_DESCRIPTION OF THE TASK_
Check every line of the entries below for the word "diode", and copy the ones that have it.

Records drawn from a dataset
▬▬▬▬▬▬

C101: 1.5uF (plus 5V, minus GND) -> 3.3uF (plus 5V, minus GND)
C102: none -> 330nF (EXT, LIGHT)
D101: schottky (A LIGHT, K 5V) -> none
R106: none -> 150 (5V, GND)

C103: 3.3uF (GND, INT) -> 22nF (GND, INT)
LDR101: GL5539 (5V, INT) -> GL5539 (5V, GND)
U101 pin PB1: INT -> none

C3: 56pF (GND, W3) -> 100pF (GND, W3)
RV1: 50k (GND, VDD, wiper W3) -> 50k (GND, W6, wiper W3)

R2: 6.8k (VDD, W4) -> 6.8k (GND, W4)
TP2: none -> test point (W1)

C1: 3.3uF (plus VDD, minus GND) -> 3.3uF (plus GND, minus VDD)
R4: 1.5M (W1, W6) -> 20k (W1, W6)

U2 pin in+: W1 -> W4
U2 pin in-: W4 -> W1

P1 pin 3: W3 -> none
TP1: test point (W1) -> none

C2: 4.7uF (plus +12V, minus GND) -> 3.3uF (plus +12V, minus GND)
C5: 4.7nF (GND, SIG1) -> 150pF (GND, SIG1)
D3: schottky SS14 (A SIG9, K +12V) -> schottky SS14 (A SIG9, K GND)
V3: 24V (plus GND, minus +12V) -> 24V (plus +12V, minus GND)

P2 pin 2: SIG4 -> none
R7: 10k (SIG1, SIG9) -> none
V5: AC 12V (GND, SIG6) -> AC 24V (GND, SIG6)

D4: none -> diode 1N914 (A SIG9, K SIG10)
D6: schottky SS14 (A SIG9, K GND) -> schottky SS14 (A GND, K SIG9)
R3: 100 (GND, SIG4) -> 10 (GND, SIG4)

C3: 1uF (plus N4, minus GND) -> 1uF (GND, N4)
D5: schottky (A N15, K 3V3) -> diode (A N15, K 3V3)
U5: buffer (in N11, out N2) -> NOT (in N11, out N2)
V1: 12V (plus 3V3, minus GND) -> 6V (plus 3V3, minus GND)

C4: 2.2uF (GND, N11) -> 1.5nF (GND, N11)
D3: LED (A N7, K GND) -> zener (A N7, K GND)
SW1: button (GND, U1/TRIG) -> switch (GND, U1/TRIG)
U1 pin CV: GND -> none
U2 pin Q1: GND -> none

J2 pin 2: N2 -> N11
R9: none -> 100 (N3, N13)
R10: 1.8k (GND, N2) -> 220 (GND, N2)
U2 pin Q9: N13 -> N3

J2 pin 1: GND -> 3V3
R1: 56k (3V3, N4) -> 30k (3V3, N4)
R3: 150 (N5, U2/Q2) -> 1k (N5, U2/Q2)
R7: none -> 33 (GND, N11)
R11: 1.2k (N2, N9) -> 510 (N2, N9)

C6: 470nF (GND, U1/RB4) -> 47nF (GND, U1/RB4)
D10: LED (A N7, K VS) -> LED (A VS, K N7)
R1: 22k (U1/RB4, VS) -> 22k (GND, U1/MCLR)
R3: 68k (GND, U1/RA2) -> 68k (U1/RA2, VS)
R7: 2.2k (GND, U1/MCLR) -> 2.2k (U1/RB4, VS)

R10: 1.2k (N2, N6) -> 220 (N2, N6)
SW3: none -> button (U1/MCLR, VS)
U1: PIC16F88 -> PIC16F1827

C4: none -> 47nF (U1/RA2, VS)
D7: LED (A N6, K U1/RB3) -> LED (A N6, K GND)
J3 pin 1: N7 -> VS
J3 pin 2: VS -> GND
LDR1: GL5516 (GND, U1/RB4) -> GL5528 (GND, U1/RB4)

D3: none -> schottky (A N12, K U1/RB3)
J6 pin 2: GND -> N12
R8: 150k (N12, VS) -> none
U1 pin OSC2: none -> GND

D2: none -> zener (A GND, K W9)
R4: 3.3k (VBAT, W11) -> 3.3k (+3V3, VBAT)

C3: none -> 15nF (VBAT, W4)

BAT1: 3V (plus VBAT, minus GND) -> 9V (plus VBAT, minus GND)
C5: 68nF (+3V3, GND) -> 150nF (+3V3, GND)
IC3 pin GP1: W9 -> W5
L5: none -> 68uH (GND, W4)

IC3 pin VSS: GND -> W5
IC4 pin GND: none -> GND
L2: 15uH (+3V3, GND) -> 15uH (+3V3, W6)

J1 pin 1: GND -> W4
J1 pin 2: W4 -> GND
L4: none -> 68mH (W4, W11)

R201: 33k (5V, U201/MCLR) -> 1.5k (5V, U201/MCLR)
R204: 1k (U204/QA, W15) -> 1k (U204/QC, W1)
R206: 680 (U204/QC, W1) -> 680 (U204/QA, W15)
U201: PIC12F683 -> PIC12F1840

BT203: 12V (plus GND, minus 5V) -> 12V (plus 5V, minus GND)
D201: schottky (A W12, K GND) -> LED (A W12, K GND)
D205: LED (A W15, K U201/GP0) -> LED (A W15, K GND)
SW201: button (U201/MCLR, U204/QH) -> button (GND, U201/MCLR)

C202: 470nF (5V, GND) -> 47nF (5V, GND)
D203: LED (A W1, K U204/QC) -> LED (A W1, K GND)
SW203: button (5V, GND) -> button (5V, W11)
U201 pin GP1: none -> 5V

▬▬▬▬▬▬

_THE COMPLETED TASK_
D4: none -> diode 1N914 (A SIG9, K SIG10)
D5: schottky (A N15, K 3V3) -> diode (A N15, K 3V3)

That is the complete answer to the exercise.